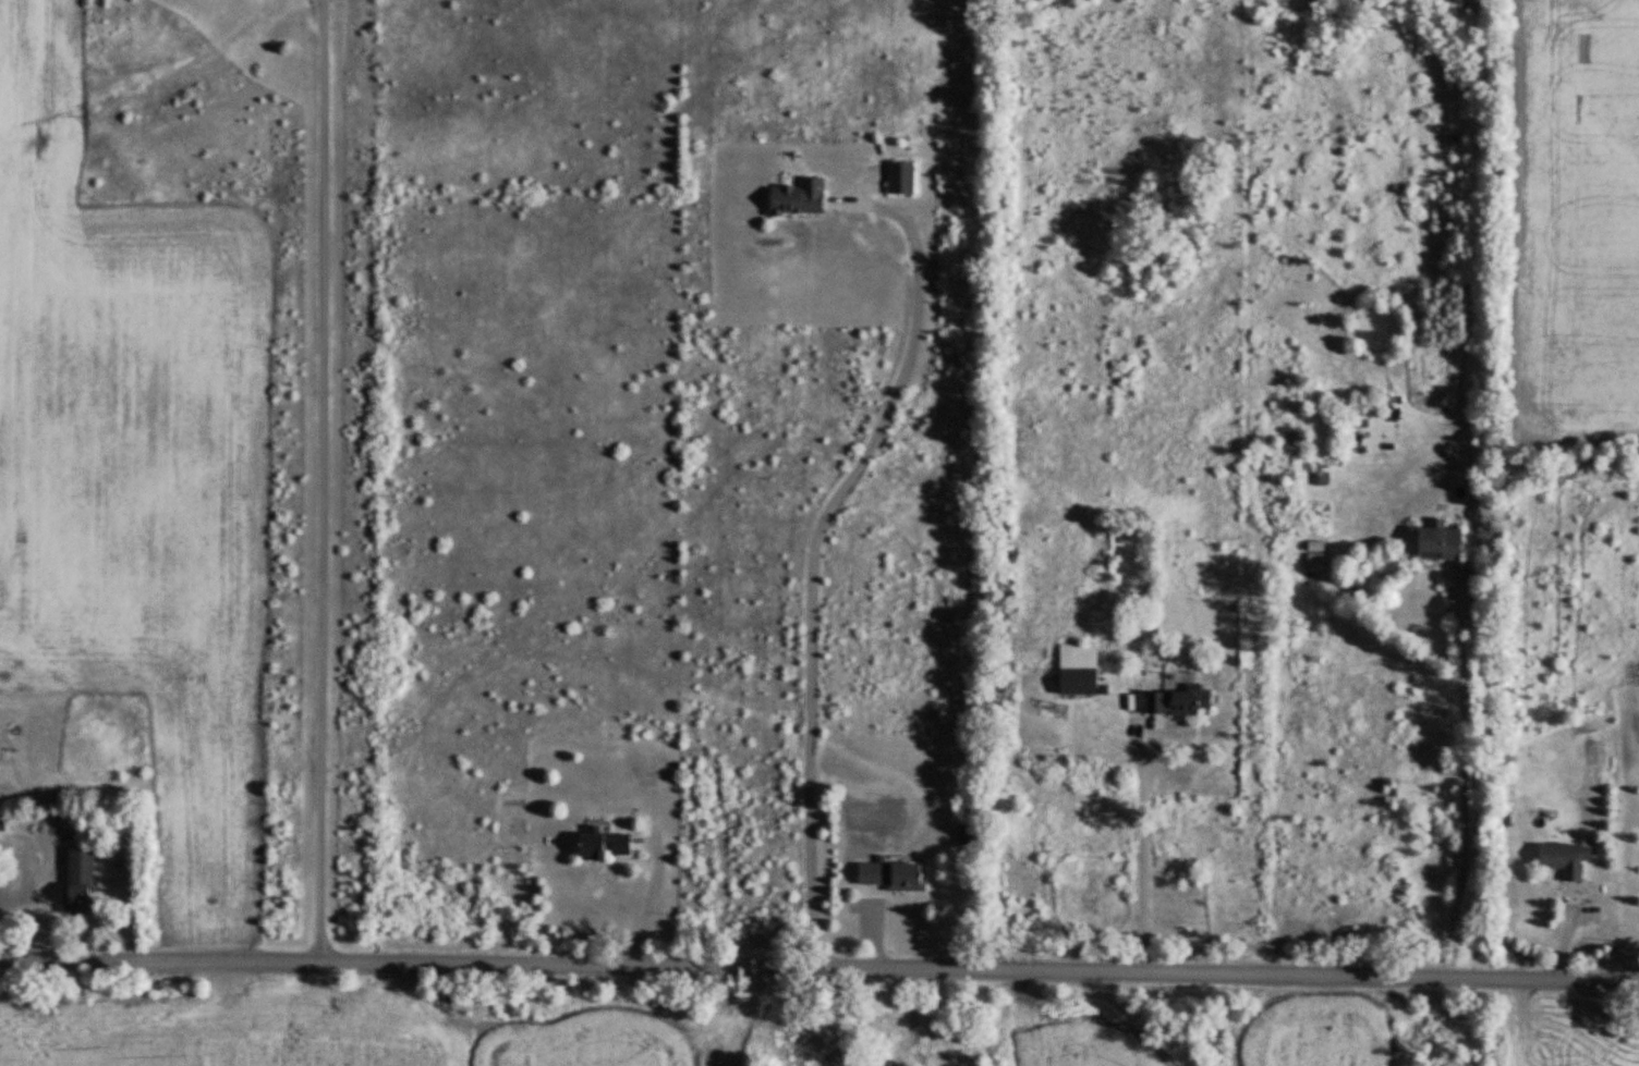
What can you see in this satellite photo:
building: (901, 179)
building: (799, 199)
road: (324, 483)
building: (1440, 541)
road: (818, 560)
building: (1078, 670)
building: (1180, 703)
road: (1461, 788)
building: (2, 820)
building: (605, 846)
road: (1144, 853)
building: (1565, 860)
building: (892, 877)
building: (80, 883)
road: (44, 902)
road: (645, 902)
road: (819, 972)

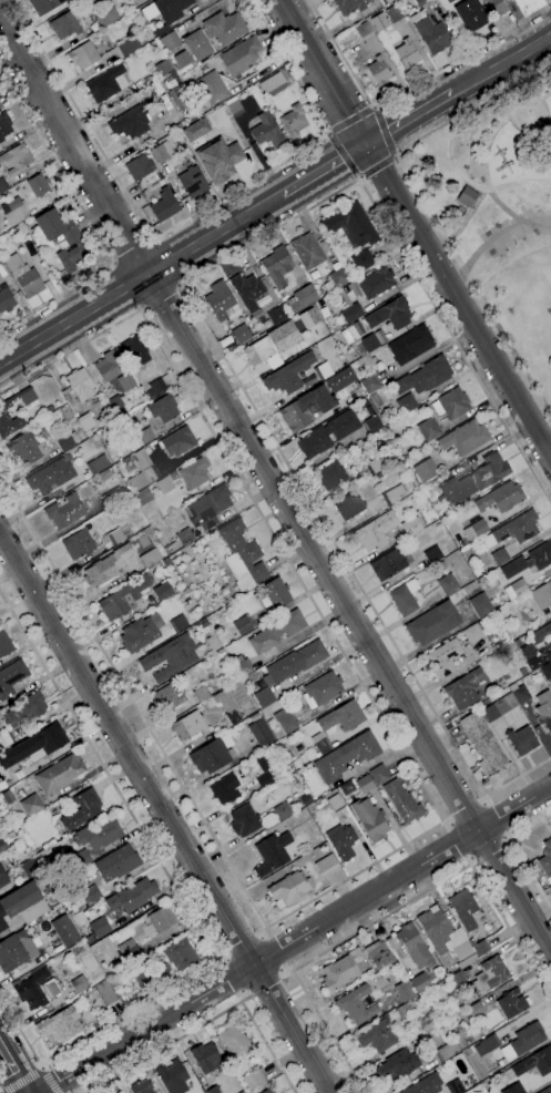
*-*-*
• PROBLEM TO WORK ON
Find and copy each line of the data where "building" is present.

• RESULT OF THE EXERCISE
building: (901, 179)
building: (799, 199)
building: (1440, 541)
building: (1078, 670)
building: (1180, 703)
building: (2, 820)
building: (605, 846)
building: (1565, 860)
building: (892, 877)
building: (80, 883)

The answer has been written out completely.